▸ GIVEN ENTRIES:
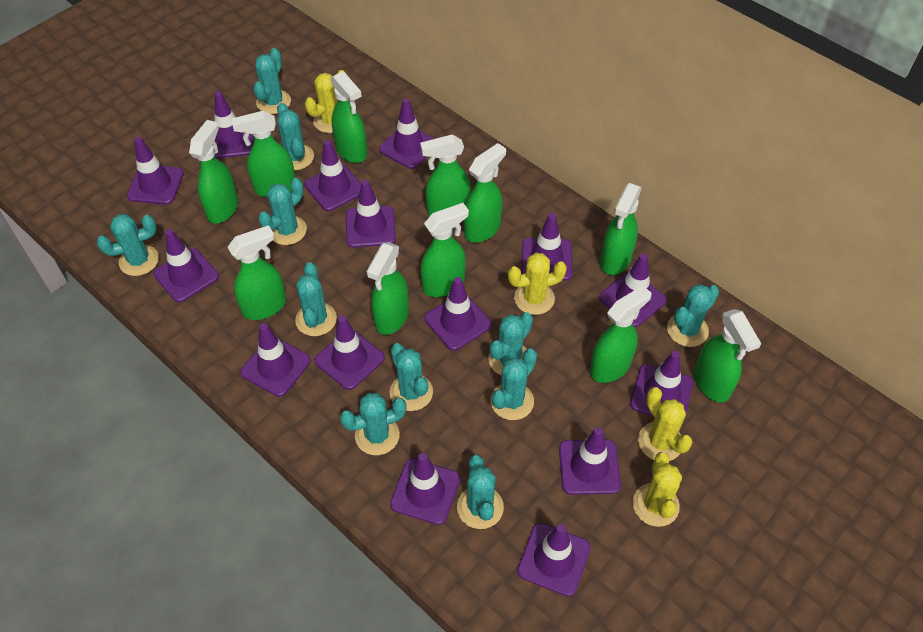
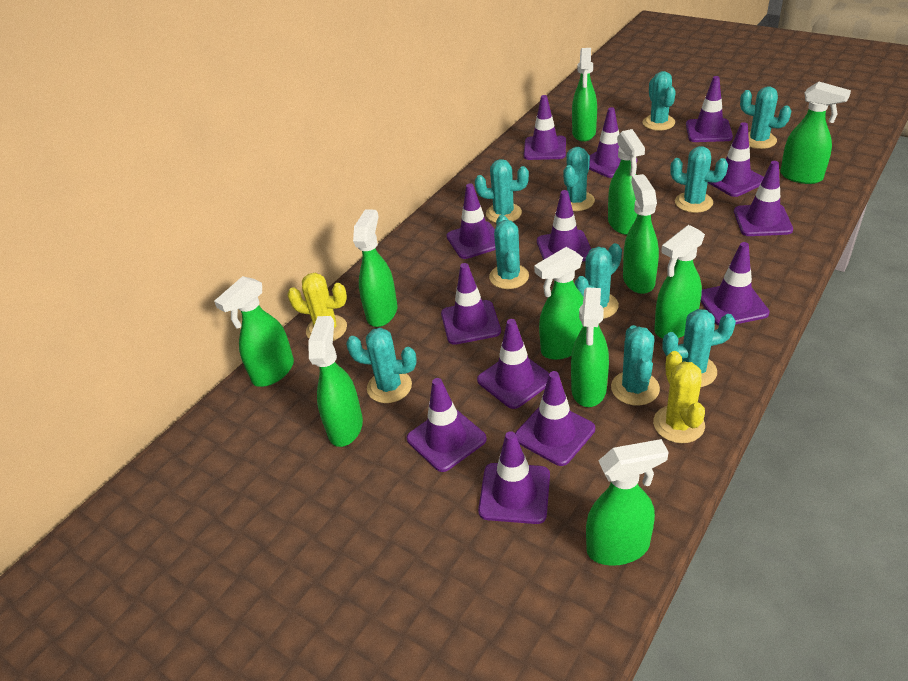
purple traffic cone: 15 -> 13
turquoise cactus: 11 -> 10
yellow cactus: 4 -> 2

==

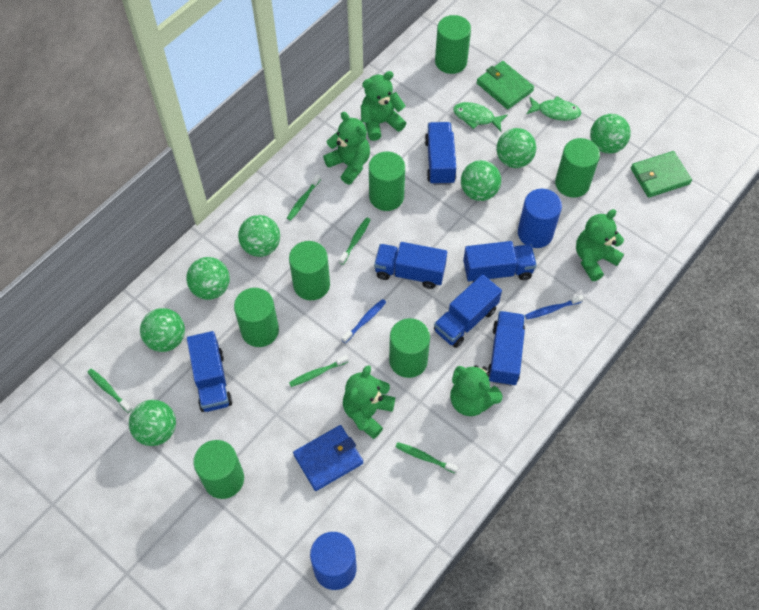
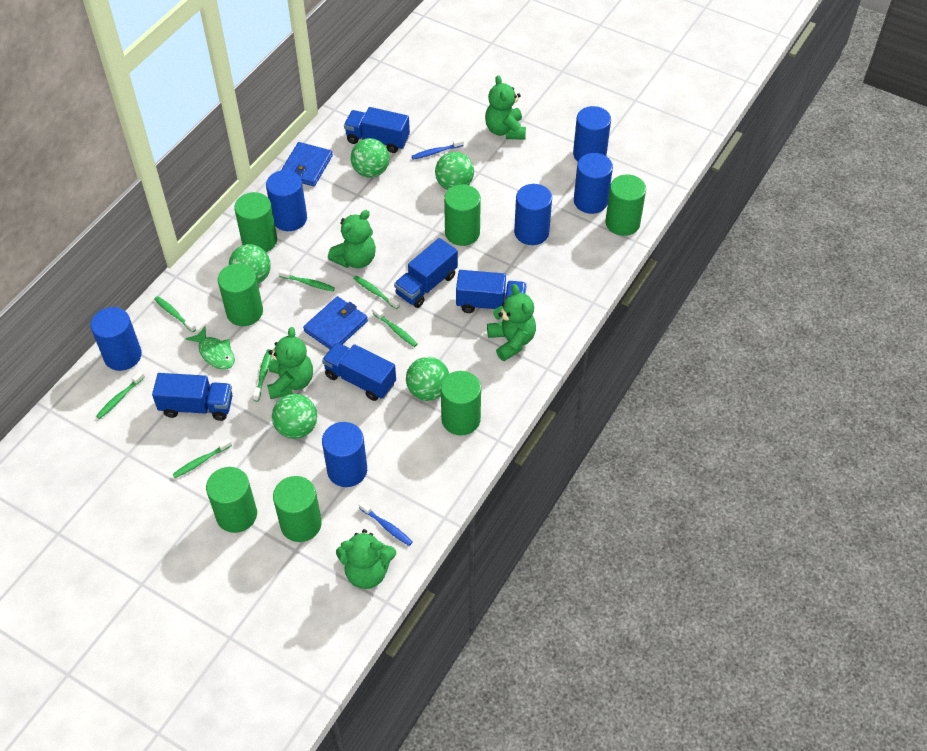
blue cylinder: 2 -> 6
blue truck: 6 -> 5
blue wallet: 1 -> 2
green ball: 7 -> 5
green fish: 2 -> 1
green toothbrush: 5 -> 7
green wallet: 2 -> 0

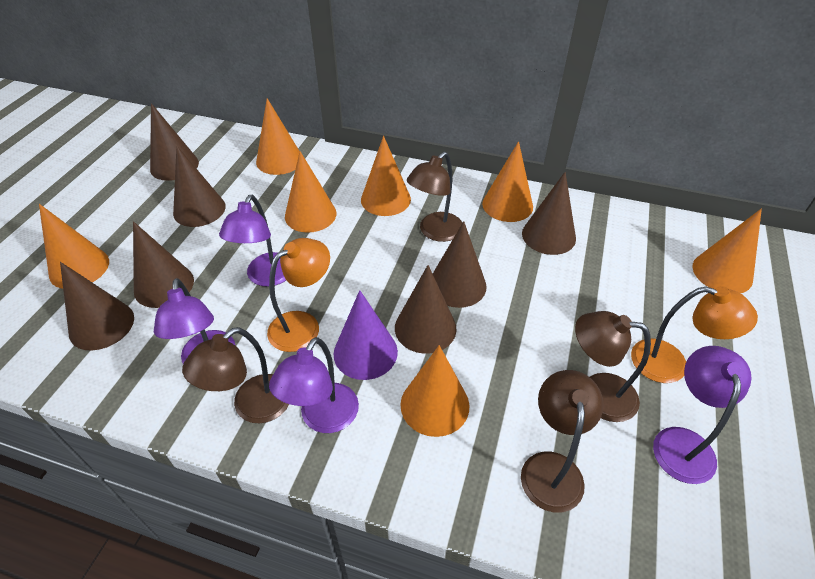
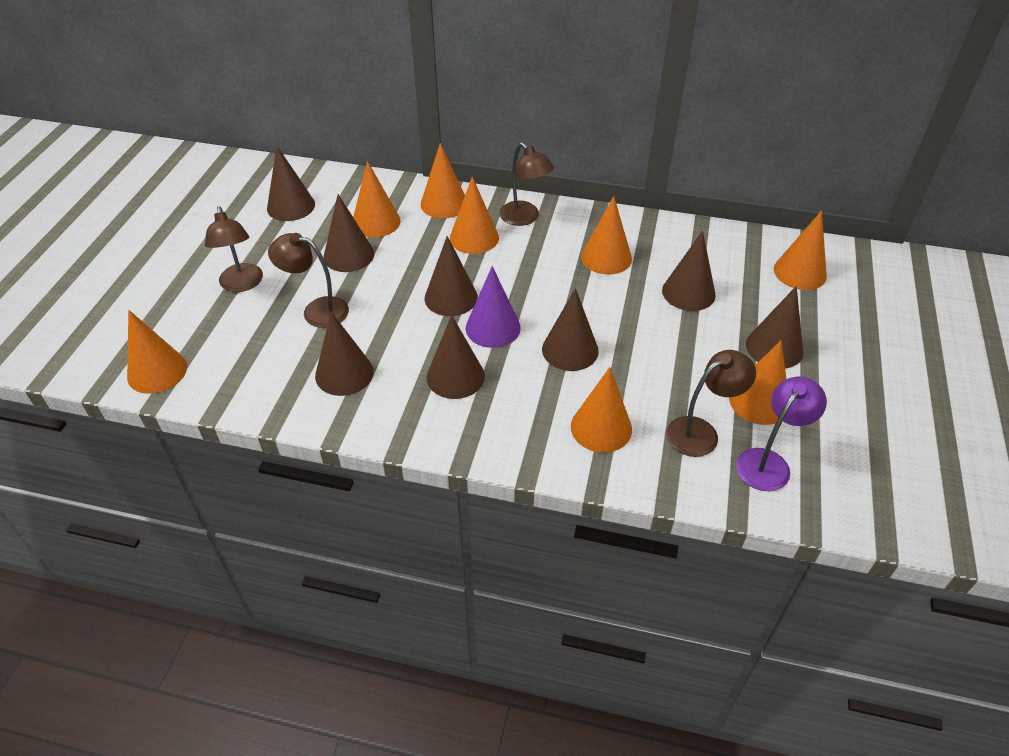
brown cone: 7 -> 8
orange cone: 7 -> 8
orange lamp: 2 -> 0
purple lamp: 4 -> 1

* * *

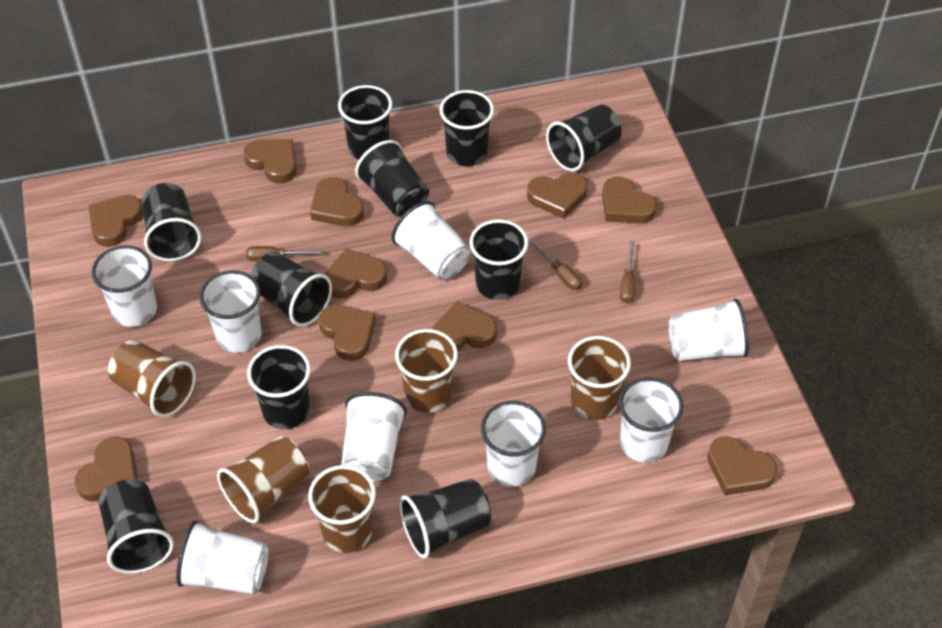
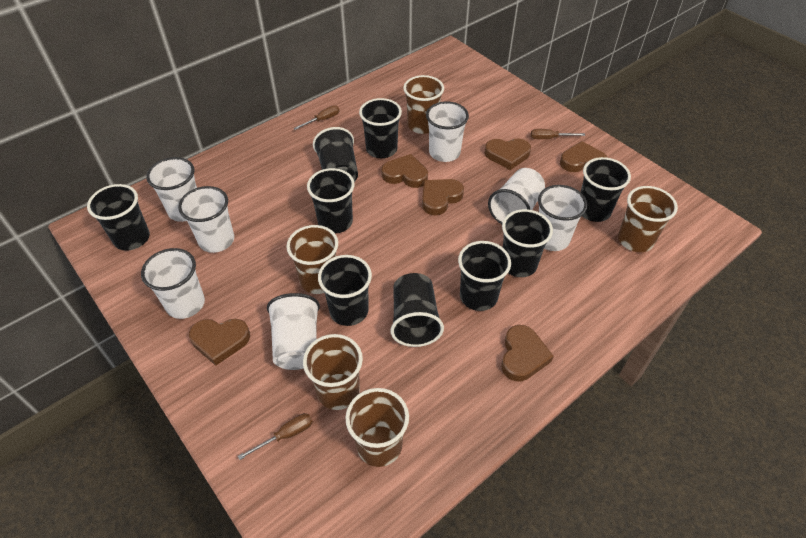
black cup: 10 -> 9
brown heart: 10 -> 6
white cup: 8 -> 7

▸ ASSIGNMENT: Set down again, word for word, the stretch of records from the line with "purple traffic cone: 15 -> 13" to the line with "yellow cactus: 4 -> 2", both of those lines included.

▸ RESULT:
purple traffic cone: 15 -> 13
turquoise cactus: 11 -> 10
yellow cactus: 4 -> 2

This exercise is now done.